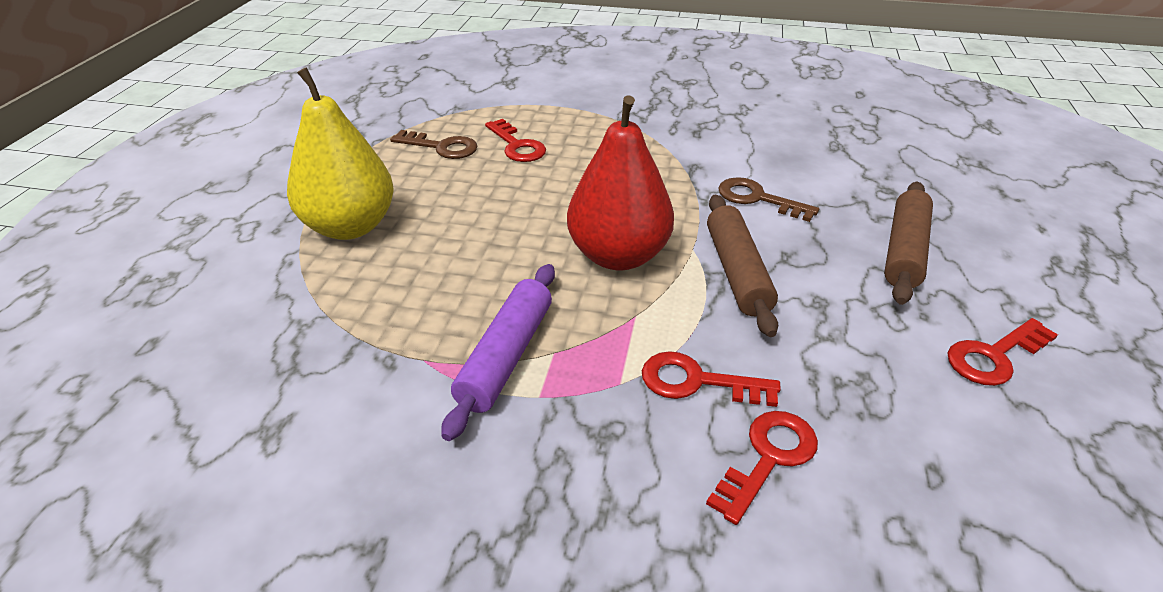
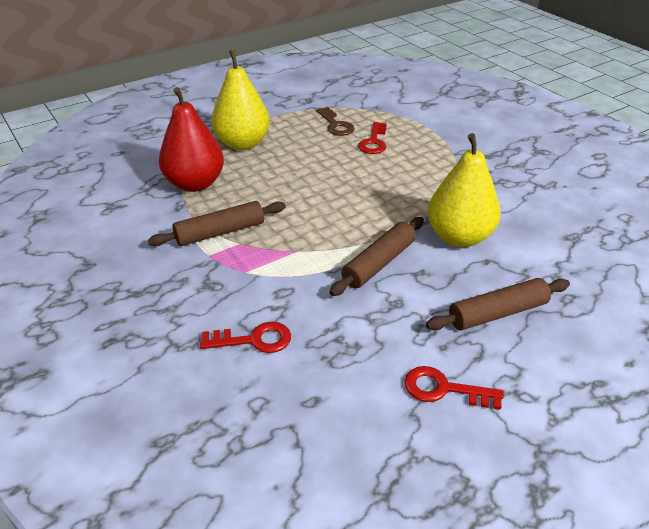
camera: 45 degrees right, 0 degrees up
(506, 356) = (220, 232): purple rolling pin -> brown rolling pin
(618, 256) = (334, 221): red pear -> red pear (195, 184)
(697, 382) = (276, 293): red key -> none
(758, 199) = (459, 237): brown key -> yellow pear

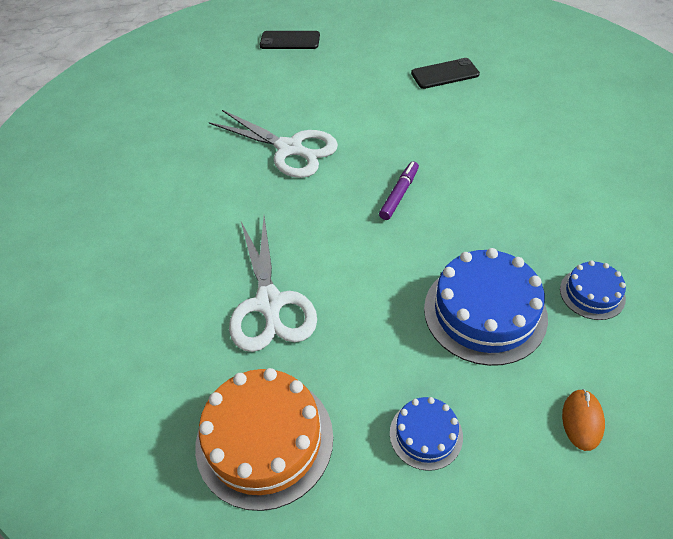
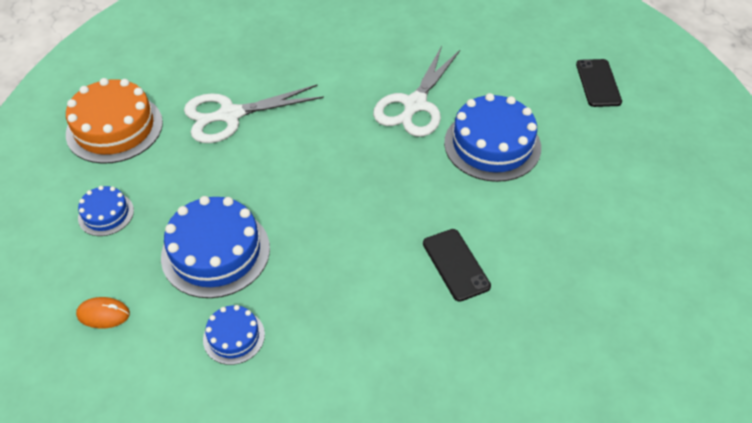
camera: 80 degrees right, 0 degrees up
(354, 105) = (492, 145): none -> blue cake
(399, 195) = (358, 188): purple marker -> none
(445, 74) = (570, 221): black phone -> black phone (456, 264)

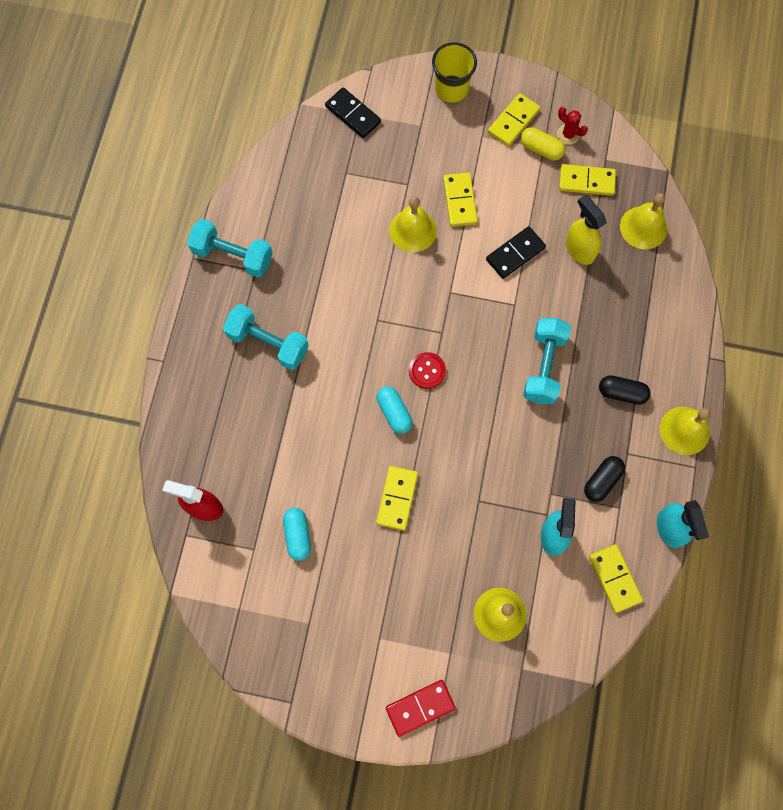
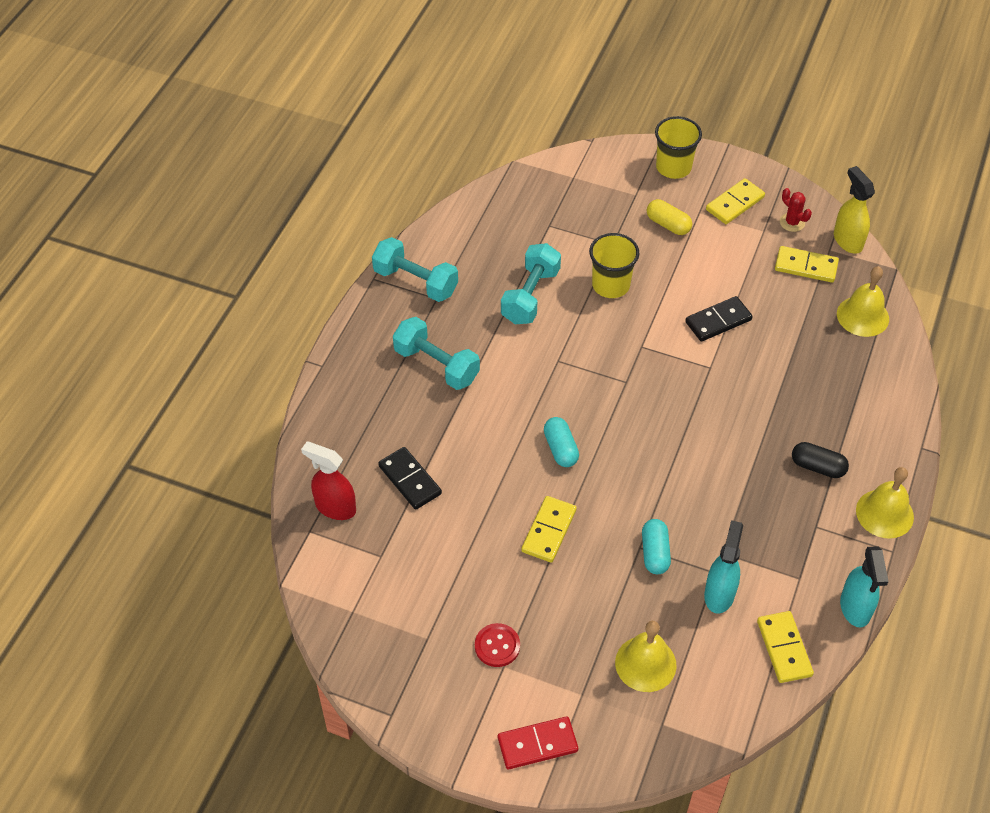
camera: 10 degrees right, 20 degrees down
(297, 535) = (432, 550): turquoise capsule -> turquoise capsule (655, 553)
(353, 114) = (566, 176): black domino -> black domino (409, 480)
(413, 230) = (611, 285): yellow bell -> yellow cup
(427, 371) = (603, 415): red button -> red button (497, 646)
(459, 201) = (665, 266): yellow domino -> none
(541, 149) = (760, 231): yellow capsule -> yellow capsule (668, 224)
(544, 366) = (734, 429): turquoise dumbbell -> turquoise dumbbell (530, 296)
(579, 249) = (789, 327): yellow spray bottle -> yellow spray bottle (847, 240)
(602, 481) = (783, 549): black capsule -> none

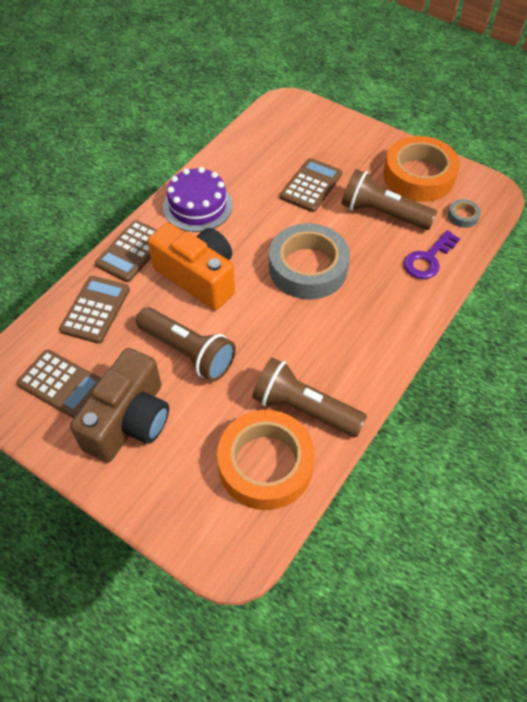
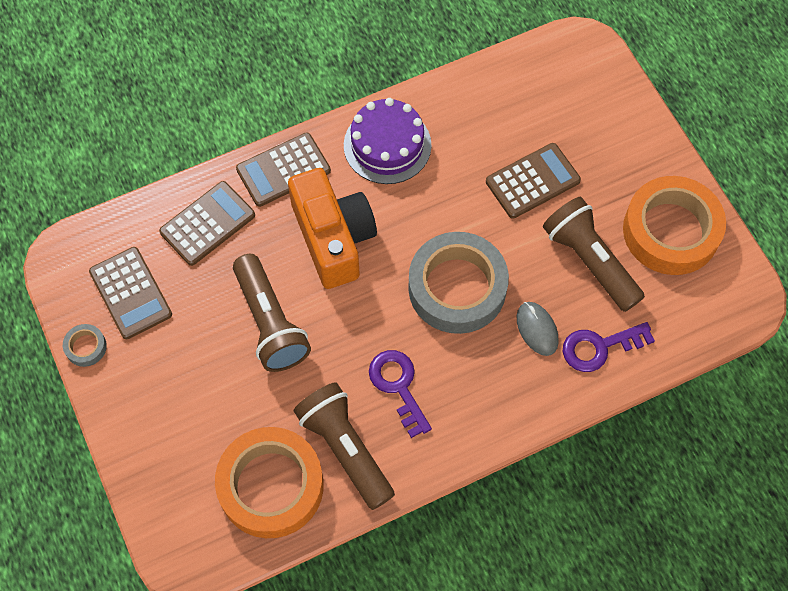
camera: 30 degrees right, 10 degrees up
(129, 420) = (172, 368): brown camera -> none
(312, 348) = (398, 386): none -> purple key
(380, 268) = (537, 329): none -> grey mouse
(463, 216) = (683, 312): grey tape -> grey tape (86, 347)

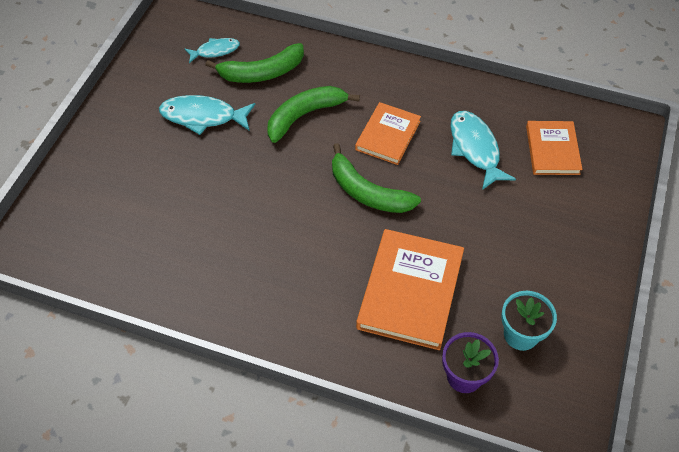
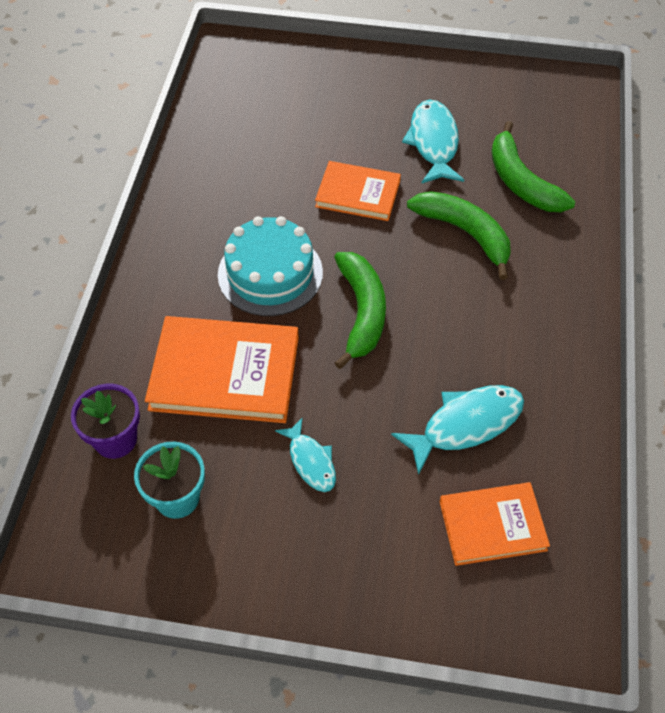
camera: 80 degrees right, 0 degrees up
(215, 51) = (540, 133): turquoise fish -> turquoise fish (310, 461)
(315, 248) = (270, 273): none -> turquoise cake
(367, 192) = (362, 312): green banana -> green banana turned 150 degrees clockwise
(387, 135) = (459, 322): orange book -> orange book (358, 194)

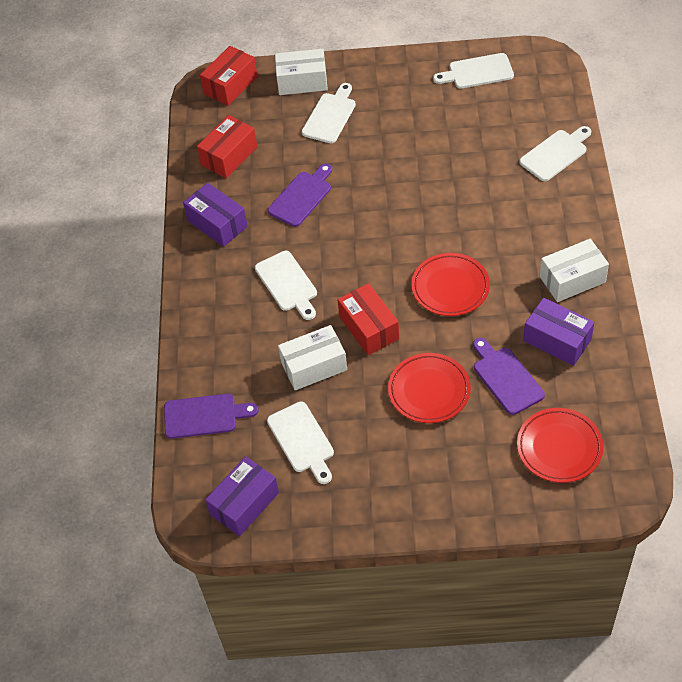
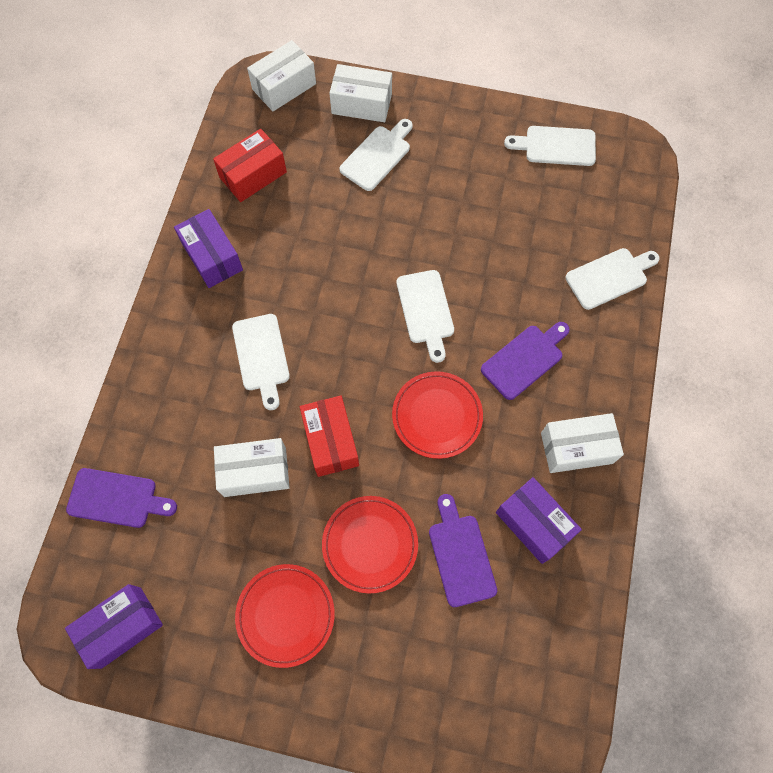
camera: 10 degrees right, 15 degrees up
(230, 85) = (284, 87): red box -> white box
(302, 197) = (313, 250): purple cutting board -> purple cutting board (525, 360)
(302, 440) = (210, 564): white cutting board -> white cutting board (425, 311)
(559, 447) = (491, 668): red plate -> red plate (285, 615)

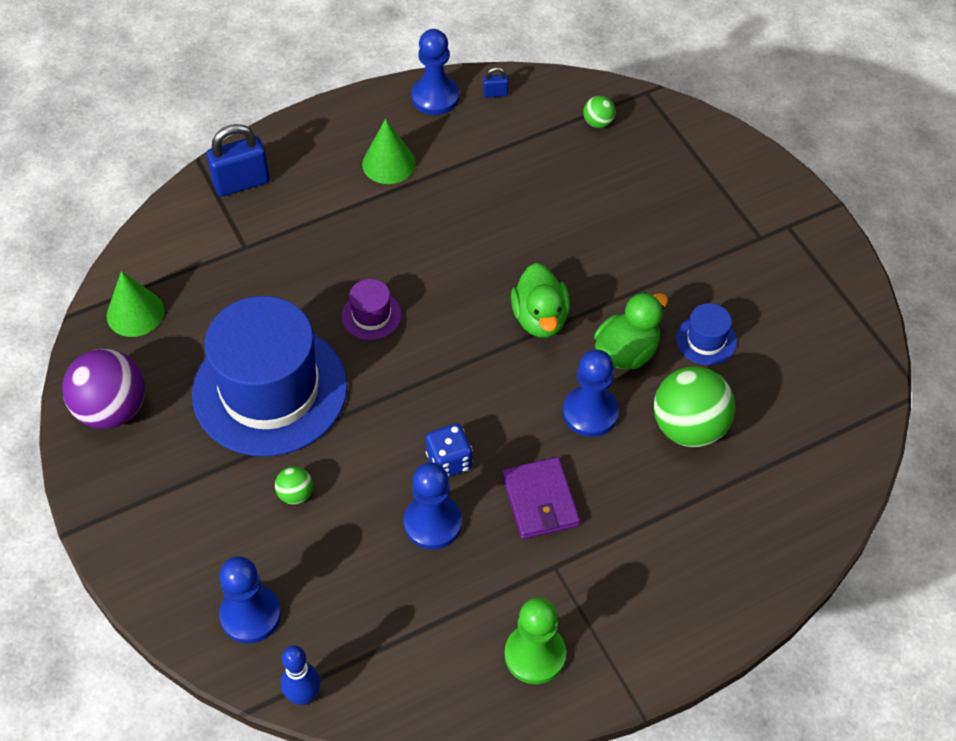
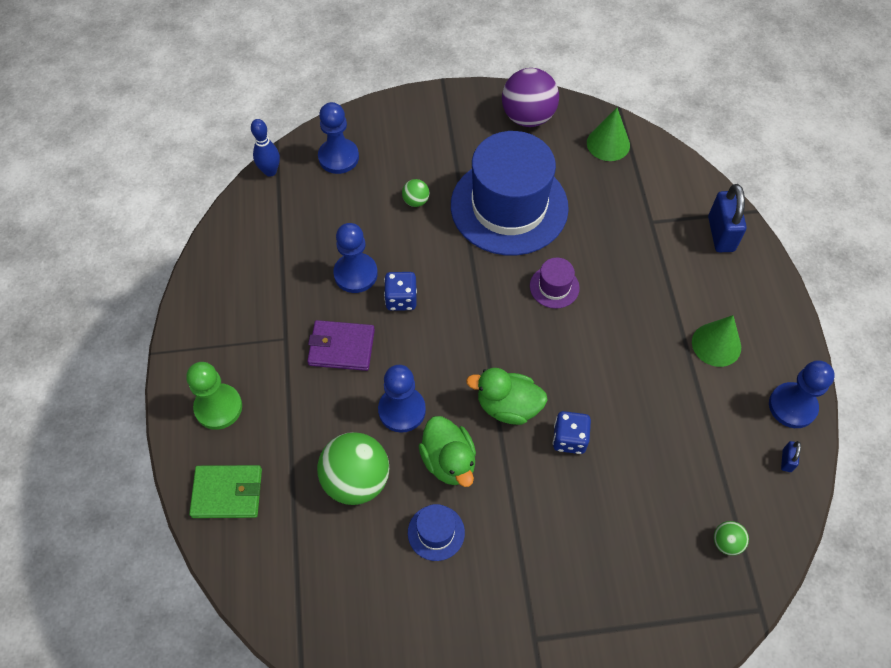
camera: 110 degrees right, 5 degrees up
(535, 655) = (227, 303): green pawn -> green pawn (218, 407)
(552, 258) = (569, 439): none -> blue dice
(767, 545) = (227, 493): none -> green wallet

* * * *

(REQUIRED ACTION)
How many lines of the listing include the string "right"? Respond with the number only.

(SOLUTION TO THE PROBLEM)
7